Your goal: Lines to return, exactly: from the line with "C4: 3.3nF (+5V, IND2) -> none" to the line with "U9: NOR 74LS02" in the entries below, both included.

[Opening Records shown section]

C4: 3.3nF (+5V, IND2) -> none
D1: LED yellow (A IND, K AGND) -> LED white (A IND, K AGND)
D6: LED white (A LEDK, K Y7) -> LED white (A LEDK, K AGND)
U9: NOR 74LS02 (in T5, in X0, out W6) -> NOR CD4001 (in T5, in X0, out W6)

[Closing Records shown section]
[Opening Records shown section]

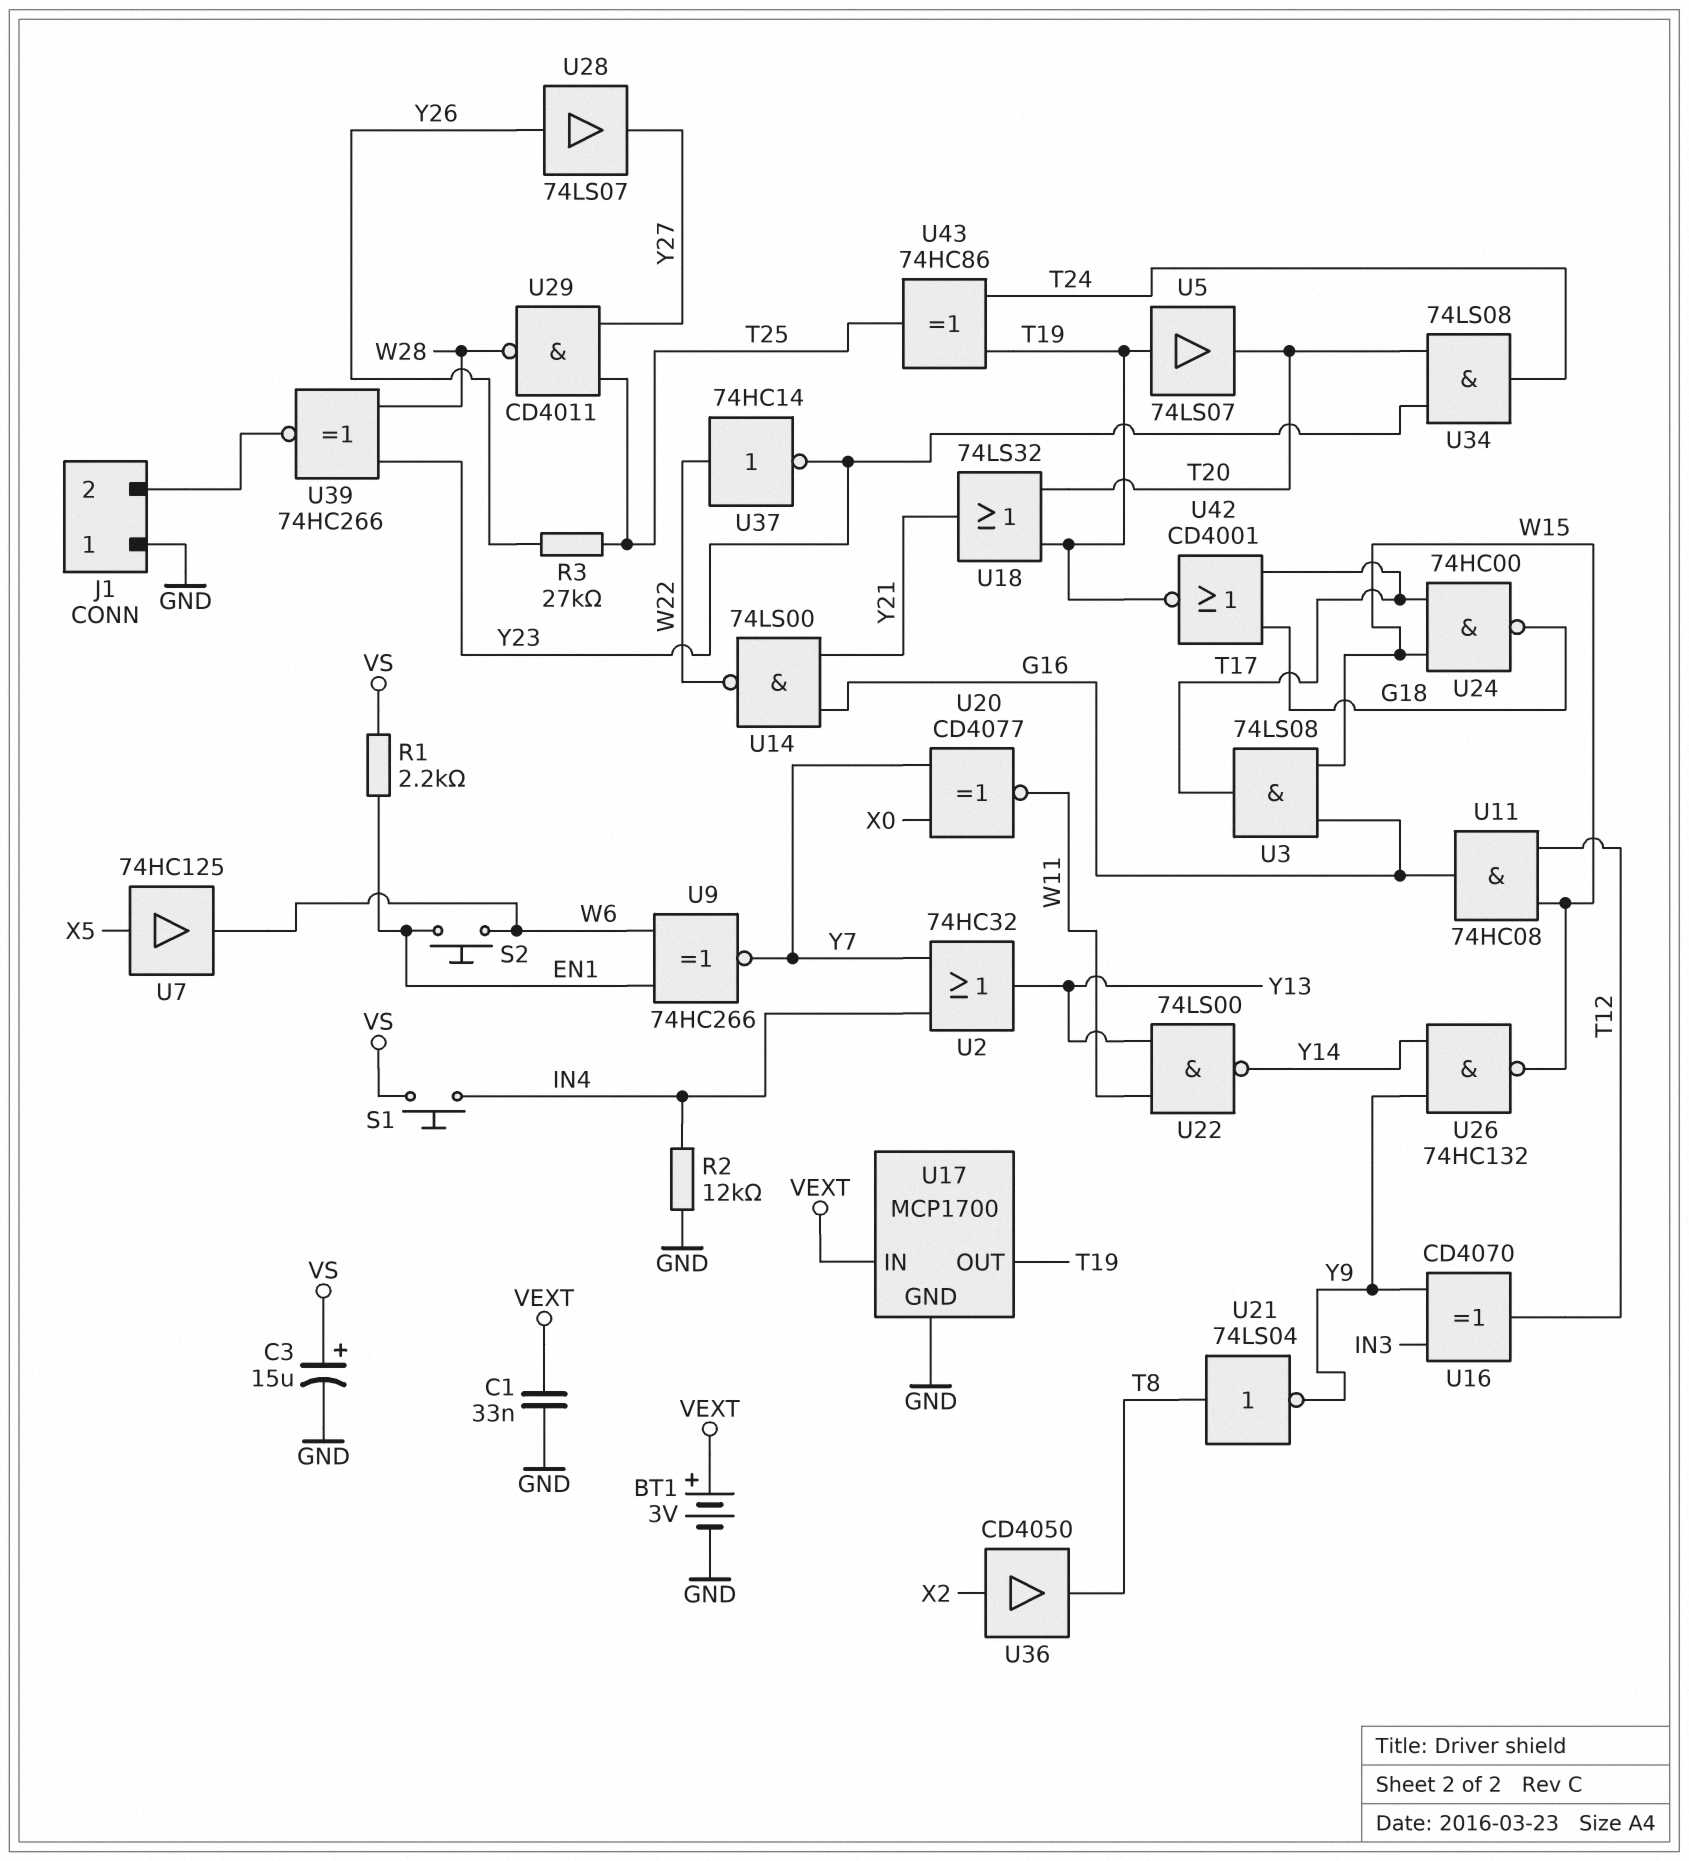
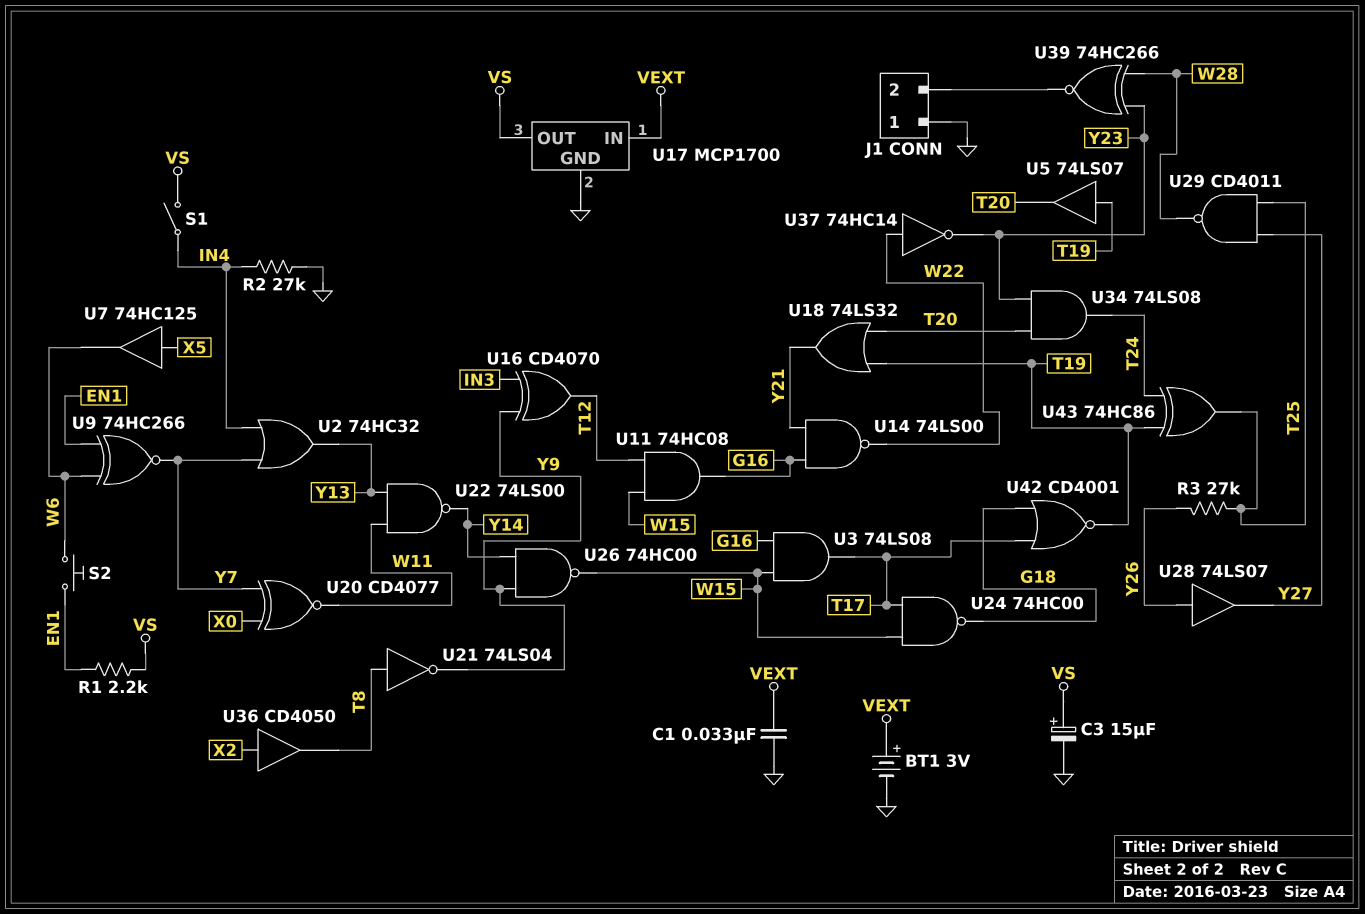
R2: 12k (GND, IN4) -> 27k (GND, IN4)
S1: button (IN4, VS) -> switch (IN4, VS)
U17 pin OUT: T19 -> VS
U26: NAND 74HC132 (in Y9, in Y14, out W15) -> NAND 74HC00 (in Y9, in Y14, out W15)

[Closing Records shown section]
[Opening Records shown section]

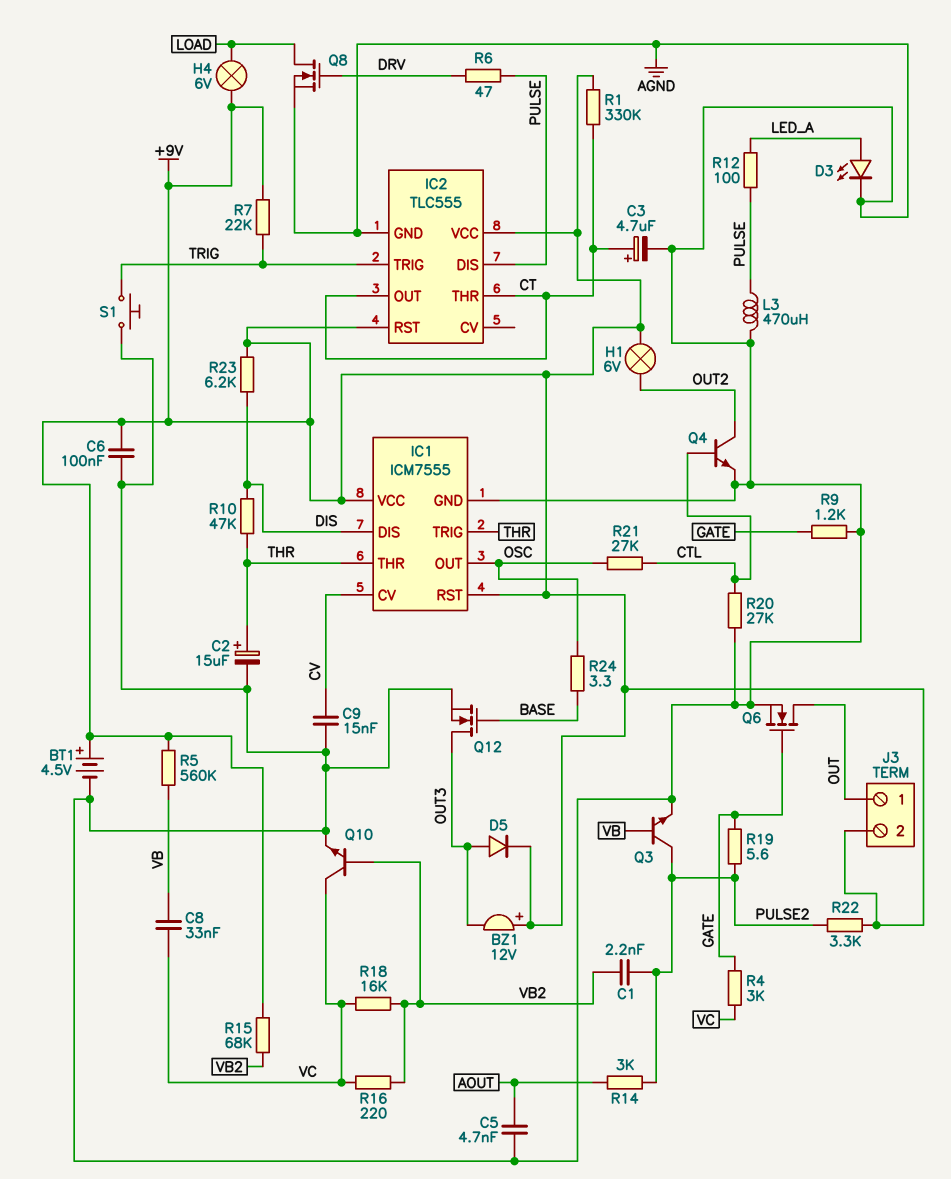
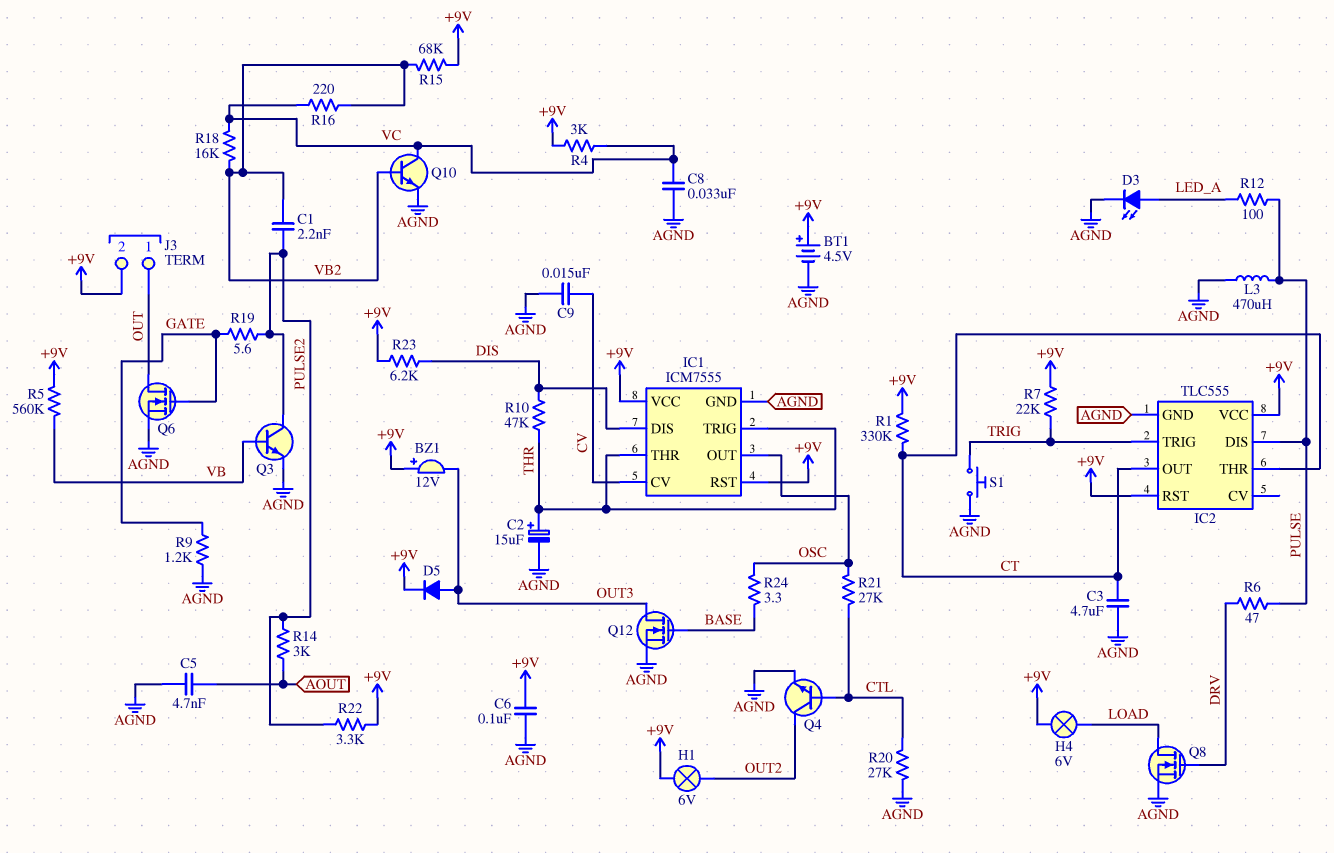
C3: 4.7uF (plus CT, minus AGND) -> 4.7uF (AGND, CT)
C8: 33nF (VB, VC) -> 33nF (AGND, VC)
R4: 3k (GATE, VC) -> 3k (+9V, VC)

[Closing Records shown section]

Response:
C4: 3.3nF (+5V, IND2) -> none
D1: LED yellow (A IND, K AGND) -> LED white (A IND, K AGND)
D6: LED white (A LEDK, K Y7) -> LED white (A LEDK, K AGND)
U9: NOR 74LS02 (in T5, in X0, out W6) -> NOR CD4001 (in T5, in X0, out W6)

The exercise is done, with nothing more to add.